» **RECORDS FOR THIS TASK**
start
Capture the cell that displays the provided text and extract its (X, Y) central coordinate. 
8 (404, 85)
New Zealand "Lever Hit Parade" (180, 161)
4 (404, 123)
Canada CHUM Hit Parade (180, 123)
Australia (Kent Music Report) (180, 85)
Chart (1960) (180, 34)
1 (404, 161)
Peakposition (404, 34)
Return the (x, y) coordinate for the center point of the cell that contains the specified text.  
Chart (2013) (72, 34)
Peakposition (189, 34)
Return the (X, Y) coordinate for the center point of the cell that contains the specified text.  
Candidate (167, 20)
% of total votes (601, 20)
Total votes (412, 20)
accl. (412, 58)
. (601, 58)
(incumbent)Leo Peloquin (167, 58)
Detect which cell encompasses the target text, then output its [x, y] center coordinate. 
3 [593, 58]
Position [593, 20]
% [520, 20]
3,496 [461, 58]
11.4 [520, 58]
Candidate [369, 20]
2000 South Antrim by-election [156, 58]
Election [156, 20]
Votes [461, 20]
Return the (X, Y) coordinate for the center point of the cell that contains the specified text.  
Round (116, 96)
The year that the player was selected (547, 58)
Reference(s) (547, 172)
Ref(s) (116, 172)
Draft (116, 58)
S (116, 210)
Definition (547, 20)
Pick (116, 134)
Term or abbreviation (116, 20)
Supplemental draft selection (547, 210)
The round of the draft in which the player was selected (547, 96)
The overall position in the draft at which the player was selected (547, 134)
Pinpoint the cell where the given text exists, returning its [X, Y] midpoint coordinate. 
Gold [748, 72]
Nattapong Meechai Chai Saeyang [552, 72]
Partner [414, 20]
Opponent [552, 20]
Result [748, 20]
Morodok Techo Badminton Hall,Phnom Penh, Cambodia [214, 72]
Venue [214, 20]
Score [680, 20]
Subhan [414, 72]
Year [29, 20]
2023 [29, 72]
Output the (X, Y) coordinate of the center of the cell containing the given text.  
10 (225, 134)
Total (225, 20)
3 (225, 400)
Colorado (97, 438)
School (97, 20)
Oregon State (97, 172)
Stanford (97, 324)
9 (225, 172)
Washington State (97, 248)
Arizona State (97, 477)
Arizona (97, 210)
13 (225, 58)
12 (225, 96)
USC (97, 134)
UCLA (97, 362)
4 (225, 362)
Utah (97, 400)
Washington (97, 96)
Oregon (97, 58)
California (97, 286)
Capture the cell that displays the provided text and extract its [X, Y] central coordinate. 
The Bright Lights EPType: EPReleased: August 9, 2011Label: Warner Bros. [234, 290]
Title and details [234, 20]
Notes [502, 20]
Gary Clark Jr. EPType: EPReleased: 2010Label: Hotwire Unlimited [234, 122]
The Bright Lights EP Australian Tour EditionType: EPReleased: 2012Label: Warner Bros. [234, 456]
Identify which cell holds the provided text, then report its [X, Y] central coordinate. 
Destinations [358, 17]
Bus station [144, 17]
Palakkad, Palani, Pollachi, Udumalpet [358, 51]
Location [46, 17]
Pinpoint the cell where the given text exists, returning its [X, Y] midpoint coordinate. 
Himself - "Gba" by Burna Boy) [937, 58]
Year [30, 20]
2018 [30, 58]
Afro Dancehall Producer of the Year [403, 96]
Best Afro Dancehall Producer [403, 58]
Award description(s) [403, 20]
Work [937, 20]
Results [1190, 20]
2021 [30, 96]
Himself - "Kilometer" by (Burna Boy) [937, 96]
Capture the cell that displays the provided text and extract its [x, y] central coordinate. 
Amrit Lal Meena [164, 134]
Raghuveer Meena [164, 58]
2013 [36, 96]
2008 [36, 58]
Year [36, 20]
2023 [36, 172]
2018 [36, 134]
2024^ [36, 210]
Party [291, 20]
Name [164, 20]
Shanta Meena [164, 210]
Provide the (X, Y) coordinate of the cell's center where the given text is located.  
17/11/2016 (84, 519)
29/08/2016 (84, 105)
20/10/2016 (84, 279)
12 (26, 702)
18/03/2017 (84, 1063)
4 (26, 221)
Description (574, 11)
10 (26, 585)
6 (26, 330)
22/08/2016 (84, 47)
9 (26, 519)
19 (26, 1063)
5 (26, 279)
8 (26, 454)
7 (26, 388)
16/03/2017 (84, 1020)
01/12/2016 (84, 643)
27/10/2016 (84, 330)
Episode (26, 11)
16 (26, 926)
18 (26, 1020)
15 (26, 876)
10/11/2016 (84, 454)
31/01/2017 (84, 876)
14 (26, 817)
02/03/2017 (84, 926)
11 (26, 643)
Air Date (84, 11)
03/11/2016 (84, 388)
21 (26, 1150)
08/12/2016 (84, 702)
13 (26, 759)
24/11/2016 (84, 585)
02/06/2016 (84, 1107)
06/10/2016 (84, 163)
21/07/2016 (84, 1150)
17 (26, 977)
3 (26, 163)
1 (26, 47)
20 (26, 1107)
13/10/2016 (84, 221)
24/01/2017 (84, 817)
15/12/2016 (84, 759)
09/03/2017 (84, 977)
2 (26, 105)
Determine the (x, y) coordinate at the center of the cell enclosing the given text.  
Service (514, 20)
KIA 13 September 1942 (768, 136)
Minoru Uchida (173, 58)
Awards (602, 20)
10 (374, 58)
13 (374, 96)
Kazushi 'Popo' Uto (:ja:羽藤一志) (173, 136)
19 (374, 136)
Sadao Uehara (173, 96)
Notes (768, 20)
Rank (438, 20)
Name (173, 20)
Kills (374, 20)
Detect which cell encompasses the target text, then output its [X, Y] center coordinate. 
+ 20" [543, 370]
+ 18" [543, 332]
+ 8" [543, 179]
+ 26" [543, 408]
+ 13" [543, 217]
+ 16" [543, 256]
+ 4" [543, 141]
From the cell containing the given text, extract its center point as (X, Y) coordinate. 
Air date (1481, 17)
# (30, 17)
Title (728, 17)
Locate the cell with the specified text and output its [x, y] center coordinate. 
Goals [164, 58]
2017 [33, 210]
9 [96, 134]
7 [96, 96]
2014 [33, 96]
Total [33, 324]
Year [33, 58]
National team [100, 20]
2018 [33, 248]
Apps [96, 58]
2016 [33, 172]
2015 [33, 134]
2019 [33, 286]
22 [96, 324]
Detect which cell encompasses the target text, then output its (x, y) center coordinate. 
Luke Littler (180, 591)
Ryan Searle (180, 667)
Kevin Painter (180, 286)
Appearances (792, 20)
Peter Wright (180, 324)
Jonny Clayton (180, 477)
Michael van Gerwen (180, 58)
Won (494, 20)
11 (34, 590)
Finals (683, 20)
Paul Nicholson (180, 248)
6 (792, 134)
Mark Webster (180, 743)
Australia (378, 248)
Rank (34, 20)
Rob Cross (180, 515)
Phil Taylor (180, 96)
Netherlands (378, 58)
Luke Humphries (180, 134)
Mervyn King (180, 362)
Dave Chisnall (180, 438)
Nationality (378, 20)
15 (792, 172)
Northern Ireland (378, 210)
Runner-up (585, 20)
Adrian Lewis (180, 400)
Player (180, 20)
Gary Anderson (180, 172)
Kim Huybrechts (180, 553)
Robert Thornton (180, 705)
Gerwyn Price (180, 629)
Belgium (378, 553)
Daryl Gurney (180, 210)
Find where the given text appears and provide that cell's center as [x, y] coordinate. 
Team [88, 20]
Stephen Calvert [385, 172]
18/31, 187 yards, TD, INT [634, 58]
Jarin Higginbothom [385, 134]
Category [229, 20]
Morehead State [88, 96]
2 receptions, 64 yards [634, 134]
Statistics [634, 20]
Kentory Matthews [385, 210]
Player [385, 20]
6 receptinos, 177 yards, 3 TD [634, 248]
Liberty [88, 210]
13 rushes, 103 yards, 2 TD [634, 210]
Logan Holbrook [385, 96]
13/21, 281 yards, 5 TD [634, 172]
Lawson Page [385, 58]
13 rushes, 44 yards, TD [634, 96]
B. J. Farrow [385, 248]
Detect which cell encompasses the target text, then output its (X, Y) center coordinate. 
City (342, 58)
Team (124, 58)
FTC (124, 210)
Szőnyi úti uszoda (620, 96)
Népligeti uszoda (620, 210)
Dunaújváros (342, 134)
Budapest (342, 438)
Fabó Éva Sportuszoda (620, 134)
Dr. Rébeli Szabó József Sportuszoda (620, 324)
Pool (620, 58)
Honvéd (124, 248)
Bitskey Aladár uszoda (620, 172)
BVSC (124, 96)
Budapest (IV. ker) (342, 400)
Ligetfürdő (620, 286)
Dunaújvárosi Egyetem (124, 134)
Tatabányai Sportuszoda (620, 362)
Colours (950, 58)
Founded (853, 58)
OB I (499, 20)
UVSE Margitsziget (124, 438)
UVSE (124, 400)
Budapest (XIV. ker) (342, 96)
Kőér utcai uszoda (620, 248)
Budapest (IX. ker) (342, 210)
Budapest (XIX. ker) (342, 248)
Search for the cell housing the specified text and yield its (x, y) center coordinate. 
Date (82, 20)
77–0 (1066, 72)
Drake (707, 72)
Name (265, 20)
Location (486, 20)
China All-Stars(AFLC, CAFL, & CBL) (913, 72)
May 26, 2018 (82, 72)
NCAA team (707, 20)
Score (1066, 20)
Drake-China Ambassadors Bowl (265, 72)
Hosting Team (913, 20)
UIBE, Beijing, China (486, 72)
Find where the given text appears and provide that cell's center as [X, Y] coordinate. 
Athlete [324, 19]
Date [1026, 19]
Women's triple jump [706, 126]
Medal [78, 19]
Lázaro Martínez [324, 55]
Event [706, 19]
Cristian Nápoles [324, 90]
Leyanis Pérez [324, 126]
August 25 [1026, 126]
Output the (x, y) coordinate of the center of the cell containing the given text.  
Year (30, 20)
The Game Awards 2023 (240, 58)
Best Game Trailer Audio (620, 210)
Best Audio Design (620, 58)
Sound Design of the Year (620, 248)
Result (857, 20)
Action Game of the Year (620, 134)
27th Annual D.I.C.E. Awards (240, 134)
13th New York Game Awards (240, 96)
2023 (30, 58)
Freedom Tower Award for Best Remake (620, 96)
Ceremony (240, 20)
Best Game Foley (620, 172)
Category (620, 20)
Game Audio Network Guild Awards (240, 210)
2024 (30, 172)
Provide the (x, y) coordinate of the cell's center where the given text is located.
end
» **BRIEF**
Copy out the data word for word, from its first line through the line containing "Peakposition (189, 34)", including that line.

» **PROBLEM SOLUTION**
Capture the cell that displays the provided text and extract its (X, Y) central coordinate. 
8 (404, 85)
New Zealand "Lever Hit Parade" (180, 161)
4 (404, 123)
Canada CHUM Hit Parade (180, 123)
Australia (Kent Music Report) (180, 85)
Chart (1960) (180, 34)
1 (404, 161)
Peakposition (404, 34)
Return the (x, y) coordinate for the center point of the cell that contains the specified text.  
Chart (2013) (72, 34)
Peakposition (189, 34)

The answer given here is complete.